## START The data
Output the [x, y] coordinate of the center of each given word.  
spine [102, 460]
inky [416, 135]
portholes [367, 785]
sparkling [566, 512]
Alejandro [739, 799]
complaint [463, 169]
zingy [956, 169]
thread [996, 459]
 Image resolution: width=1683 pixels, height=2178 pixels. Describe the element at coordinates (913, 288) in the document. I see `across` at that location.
## END The data
*Do this*
Pull out the lines of the listing, beginning at the line that contains "portholes [367, 785]" and continuing through the end of the listing, and repeat them exactly.

*Answer below*
portholes [367, 785]
sparkling [566, 512]
Alejandro [739, 799]
complaint [463, 169]
zingy [956, 169]
thread [996, 459]
 Image resolution: width=1683 pixels, height=2178 pixels. Describe the element at coordinates (913, 288) in the document. I see `across` at that location.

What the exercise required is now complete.